<<<<

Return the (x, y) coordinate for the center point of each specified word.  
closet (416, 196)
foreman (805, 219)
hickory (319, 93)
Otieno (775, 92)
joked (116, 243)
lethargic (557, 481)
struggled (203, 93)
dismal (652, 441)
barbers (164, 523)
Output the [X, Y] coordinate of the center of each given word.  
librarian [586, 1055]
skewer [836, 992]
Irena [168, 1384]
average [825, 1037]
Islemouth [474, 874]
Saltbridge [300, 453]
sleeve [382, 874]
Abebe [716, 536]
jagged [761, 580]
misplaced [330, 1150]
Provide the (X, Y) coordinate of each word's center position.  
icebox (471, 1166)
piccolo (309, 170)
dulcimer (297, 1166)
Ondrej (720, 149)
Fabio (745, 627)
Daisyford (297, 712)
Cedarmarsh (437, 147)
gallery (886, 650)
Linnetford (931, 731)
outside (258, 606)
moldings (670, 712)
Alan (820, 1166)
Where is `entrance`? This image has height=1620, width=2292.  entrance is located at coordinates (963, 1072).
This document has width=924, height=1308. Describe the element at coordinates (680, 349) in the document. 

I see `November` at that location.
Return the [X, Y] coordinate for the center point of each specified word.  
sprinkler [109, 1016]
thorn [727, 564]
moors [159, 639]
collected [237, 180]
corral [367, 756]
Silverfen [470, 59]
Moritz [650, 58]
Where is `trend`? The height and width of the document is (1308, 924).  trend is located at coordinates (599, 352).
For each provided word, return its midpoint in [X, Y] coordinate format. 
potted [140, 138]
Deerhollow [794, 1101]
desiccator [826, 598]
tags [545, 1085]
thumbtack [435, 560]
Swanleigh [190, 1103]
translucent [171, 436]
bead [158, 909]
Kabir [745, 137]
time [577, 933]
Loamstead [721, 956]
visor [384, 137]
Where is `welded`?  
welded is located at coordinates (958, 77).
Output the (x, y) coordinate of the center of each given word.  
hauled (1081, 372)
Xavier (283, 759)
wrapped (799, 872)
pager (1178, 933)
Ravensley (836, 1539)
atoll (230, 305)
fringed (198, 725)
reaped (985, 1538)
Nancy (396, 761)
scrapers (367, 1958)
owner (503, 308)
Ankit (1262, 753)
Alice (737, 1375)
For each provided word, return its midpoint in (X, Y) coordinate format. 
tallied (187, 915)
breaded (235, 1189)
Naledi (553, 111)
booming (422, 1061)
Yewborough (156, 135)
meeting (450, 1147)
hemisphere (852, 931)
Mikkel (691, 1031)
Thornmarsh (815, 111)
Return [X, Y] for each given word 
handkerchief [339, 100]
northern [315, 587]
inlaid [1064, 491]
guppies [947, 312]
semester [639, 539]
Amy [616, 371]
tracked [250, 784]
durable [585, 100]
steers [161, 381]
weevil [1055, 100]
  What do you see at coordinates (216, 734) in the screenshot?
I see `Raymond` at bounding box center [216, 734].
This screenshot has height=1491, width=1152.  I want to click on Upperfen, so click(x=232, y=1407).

>>>>

Recast every line of the rows above as a Markdown table with the columns No. and Line, numbering the lines in order and leaving out blank ones.

| No. | Line |
|---|---|
| 1 | Return the (x, y) coordinate for the center point of each specified word.   |
| 2 | closet (416, 196) |
| 3 | foreman (805, 219) |
| 4 | hickory (319, 93) |
| 5 | Otieno (775, 92) |
| 6 | joked (116, 243) |
| 7 | lethargic (557, 481) |
| 8 | struggled (203, 93) |
| 9 | dismal (652, 441) |
| 10 | barbers (164, 523) |
| 11 | Output the [X, Y] coordinate of the center of each given word.   |
| 12 | librarian [586, 1055] |
| 13 | skewer [836, 992] |
| 14 | Irena [168, 1384] |
| 15 | average [825, 1037] |
| 16 | Islemouth [474, 874] |
| 17 | Saltbridge [300, 453] |
| 18 | sleeve [382, 874] |
| 19 | Abebe [716, 536] |
| 20 | jagged [761, 580] |
| 21 | misplaced [330, 1150] |
| 22 | Provide the (X, Y) coordinate of each word's center position.   |
| 23 | icebox (471, 1166) |
| 24 | piccolo (309, 170) |
| 25 | dulcimer (297, 1166) |
| 26 | Ondrej (720, 149) |
| 27 | Fabio (745, 627) |
| 28 | Daisyford (297, 712) |
| 29 | Cedarmarsh (437, 147) |
| 30 | gallery (886, 650) |
| 31 | Linnetford (931, 731) |
| 32 | outside (258, 606) |
| 33 | moldings (670, 712) |
| 34 | Alan (820, 1166) |
| 35 | Where is `entrance`? This image has height=1620, width=2292.  entrance is located at coordinates (963, 1072). |
| 36 | This document has width=924, height=1308. Describe the element at coordinates (680, 349) in the document.  |
| 37 | I see `November` at that location. |
| 38 | Return the [X, Y] coordinate for the center point of each specified word.   |
| 39 | sprinkler [109, 1016] |
| 40 | thorn [727, 564] |
| 41 | moors [159, 639] |
| 42 | collected [237, 180] |
| 43 | corral [367, 756] |
| 44 | Silverfen [470, 59] |
| 45 | Moritz [650, 58] |
| 46 | Where is `trend`? The height and width of the document is (1308, 924).  trend is located at coordinates (599, 352). |
| 47 | For each provided word, return its midpoint in [X, Y] coordinate format.  |
| 48 | potted [140, 138] |
| 49 | Deerhollow [794, 1101] |
| 50 | desiccator [826, 598] |
| 51 | tags [545, 1085] |
| 52 | thumbtack [435, 560] |
| 53 | Swanleigh [190, 1103] |
| 54 | translucent [171, 436] |
| 55 | bead [158, 909] |
| 56 | Kabir [745, 137] |
| 57 | time [577, 933] |
| 58 | Loamstead [721, 956] |
| 59 | visor [384, 137] |
| 60 | Where is `welded`?   |
| 61 | welded is located at coordinates (958, 77). |
| 62 | Output the (x, y) coordinate of the center of each given word.   |
| 63 | hauled (1081, 372) |
| 64 | Xavier (283, 759) |
| 65 | wrapped (799, 872) |
| 66 | pager (1178, 933) |
| 67 | Ravensley (836, 1539) |
| 68 | atoll (230, 305) |
| 69 | fringed (198, 725) |
| 70 | reaped (985, 1538) |
| 71 | Nancy (396, 761) |
| 72 | scrapers (367, 1958) |
| 73 | owner (503, 308) |
| 74 | Ankit (1262, 753) |
| 75 | Alice (737, 1375) |
| 76 | For each provided word, return its midpoint in (X, Y) coordinate format.  |
| 77 | tallied (187, 915) |
| 78 | breaded (235, 1189) |
| 79 | Naledi (553, 111) |
| 80 | booming (422, 1061) |
| 81 | Yewborough (156, 135) |
| 82 | meeting (450, 1147) |
| 83 | hemisphere (852, 931) |
| 84 | Mikkel (691, 1031) |
| 85 | Thornmarsh (815, 111) |
| 86 | Return [X, Y] for each given word  |
| 87 | handkerchief [339, 100] |
| 88 | northern [315, 587] |
| 89 | inlaid [1064, 491] |
| 90 | guppies [947, 312] |
| 91 | semester [639, 539] |
| 92 | Amy [616, 371] |
| 93 | tracked [250, 784] |
| 94 | durable [585, 100] |
| 95 | steers [161, 381] |
| 96 | weevil [1055, 100] |
| 97 |   What do you see at coordinates (216, 734) in the screenshot? |
| 98 | I see `Raymond` at bounding box center [216, 734]. |
| 99 | This screenshot has height=1491, width=1152.  I want to click on Upperfen, so click(x=232, y=1407). |